=== Exercise details ===
Pull every line with the word "amarillo" out of the entries below.

[Scene difference descriptions]
+ + +
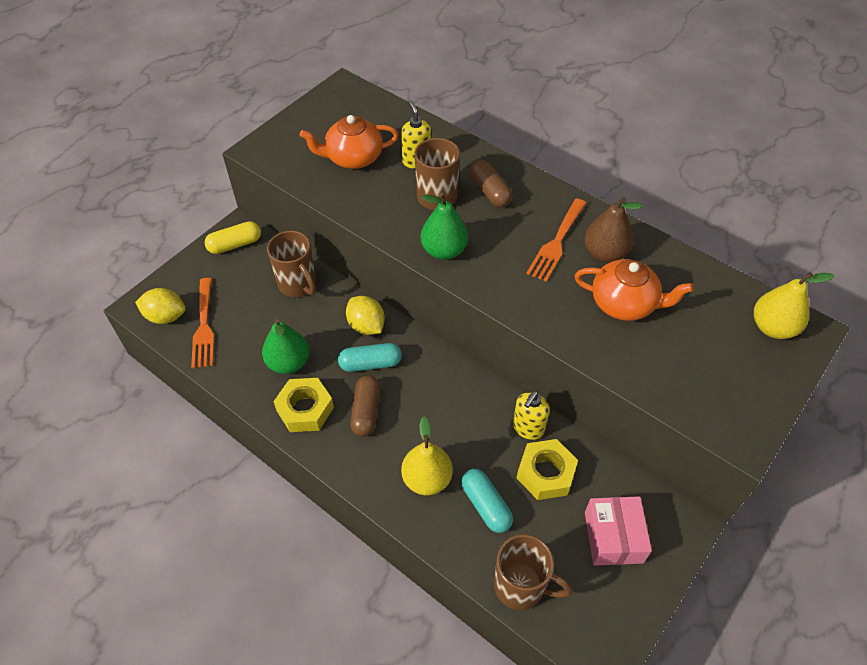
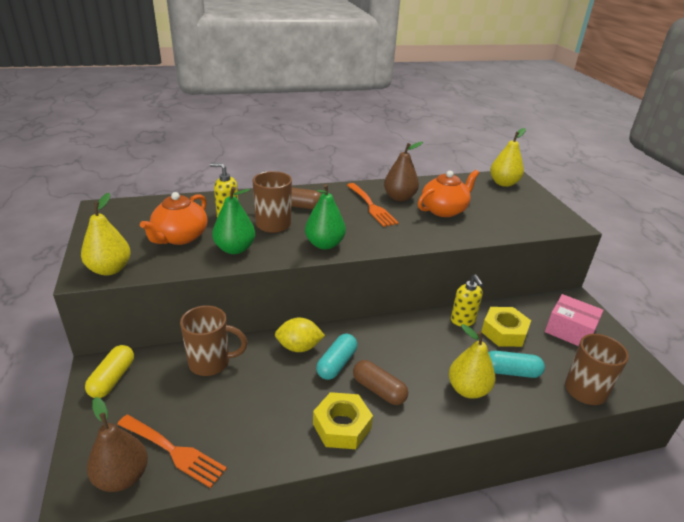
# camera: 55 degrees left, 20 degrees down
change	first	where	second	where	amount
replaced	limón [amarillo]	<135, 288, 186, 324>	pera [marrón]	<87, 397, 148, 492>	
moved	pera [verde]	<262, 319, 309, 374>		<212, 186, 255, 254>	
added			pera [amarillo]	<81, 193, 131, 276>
+ + +
=== Reply ===
replaced	limón [amarillo]	<135, 288, 186, 324>	pera [marrón]	<87, 397, 148, 492>	
added			pera [amarillo]	<81, 193, 131, 276>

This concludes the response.